- **TASK MATERIAL**
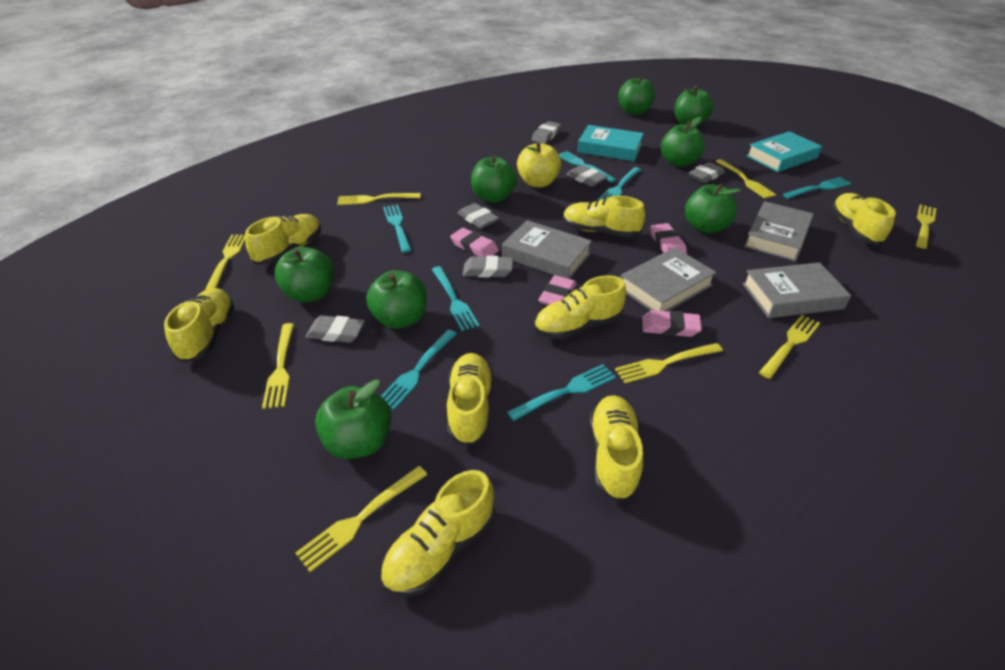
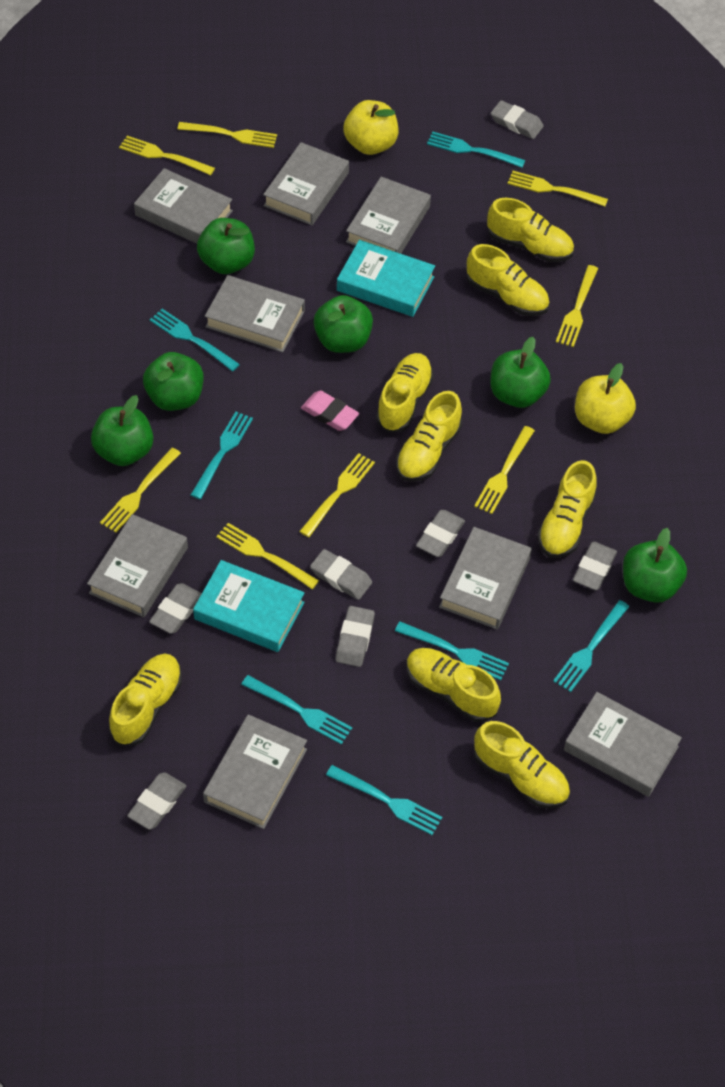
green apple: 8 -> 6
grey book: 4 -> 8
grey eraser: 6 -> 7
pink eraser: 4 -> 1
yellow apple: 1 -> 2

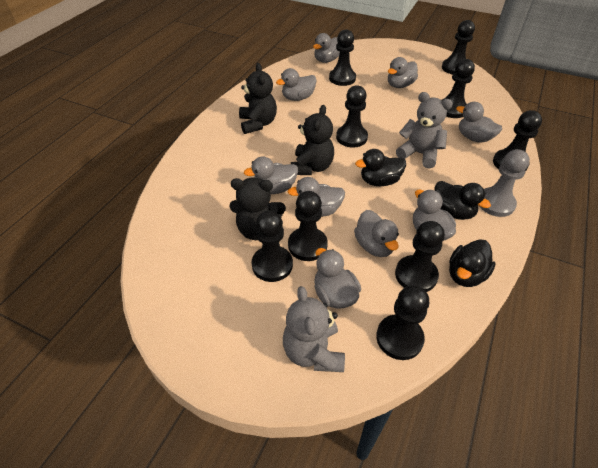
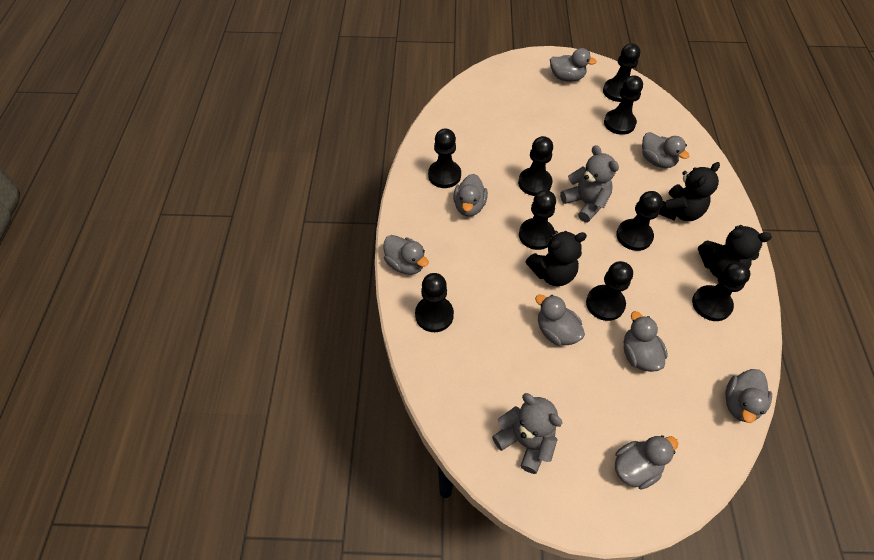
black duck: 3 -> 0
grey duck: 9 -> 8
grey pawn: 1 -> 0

- **WHAT YOU HAVE TO DO**
Without the pictures, print the records in full, exactly as they appear.

- **THE COMPLETED TASK**
green apple: 8 -> 6
grey book: 4 -> 8
grey eraser: 6 -> 7
pink eraser: 4 -> 1
yellow apple: 1 -> 2

black duck: 3 -> 0
grey duck: 9 -> 8
grey pawn: 1 -> 0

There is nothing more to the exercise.